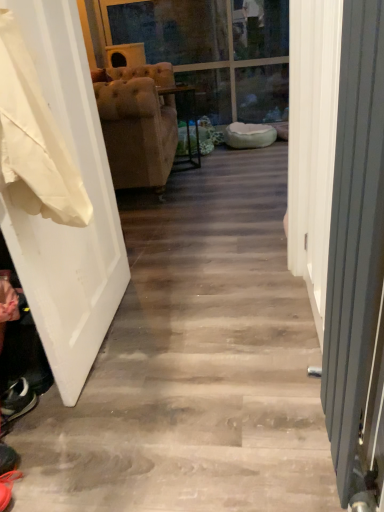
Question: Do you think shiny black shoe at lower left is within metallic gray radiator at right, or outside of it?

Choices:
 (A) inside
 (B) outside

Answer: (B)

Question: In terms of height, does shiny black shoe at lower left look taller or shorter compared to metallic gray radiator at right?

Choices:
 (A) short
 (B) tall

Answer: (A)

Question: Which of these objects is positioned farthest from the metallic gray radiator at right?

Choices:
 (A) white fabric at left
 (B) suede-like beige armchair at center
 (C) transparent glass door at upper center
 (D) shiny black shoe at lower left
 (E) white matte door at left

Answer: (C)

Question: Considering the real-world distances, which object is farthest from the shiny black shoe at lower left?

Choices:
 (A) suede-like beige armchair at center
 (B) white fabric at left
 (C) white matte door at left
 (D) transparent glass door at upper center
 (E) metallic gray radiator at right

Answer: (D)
==
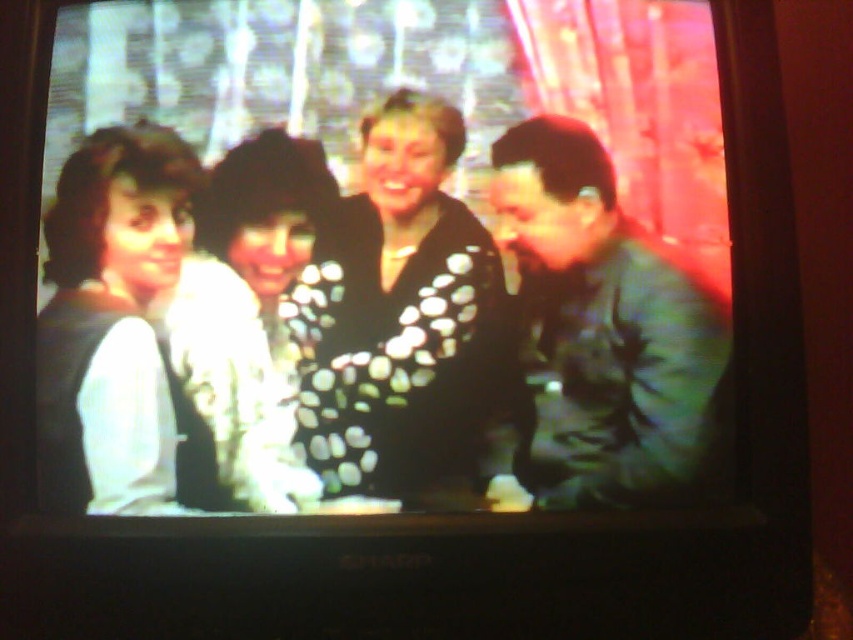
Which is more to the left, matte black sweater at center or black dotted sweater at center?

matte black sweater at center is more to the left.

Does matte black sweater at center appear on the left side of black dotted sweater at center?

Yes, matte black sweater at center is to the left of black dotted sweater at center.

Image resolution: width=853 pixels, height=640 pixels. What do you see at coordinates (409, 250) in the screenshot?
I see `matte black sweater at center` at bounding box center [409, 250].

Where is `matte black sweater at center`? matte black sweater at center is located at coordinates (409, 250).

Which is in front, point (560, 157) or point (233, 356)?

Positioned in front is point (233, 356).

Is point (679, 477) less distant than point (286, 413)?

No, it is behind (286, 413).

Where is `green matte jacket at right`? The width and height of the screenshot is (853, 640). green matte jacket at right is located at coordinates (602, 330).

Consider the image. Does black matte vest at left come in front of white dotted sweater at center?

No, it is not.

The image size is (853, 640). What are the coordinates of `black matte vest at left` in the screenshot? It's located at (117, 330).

Problem to work on: Copy out the stretch of lines from the one containing "No, it is not." through the one containing "The image size", both included, and nothing else.

Correct response:
No, it is not.

The image size is (853, 640). What are the coordinates of `black matte vest at left` in the screenshot? It's located at (117, 330).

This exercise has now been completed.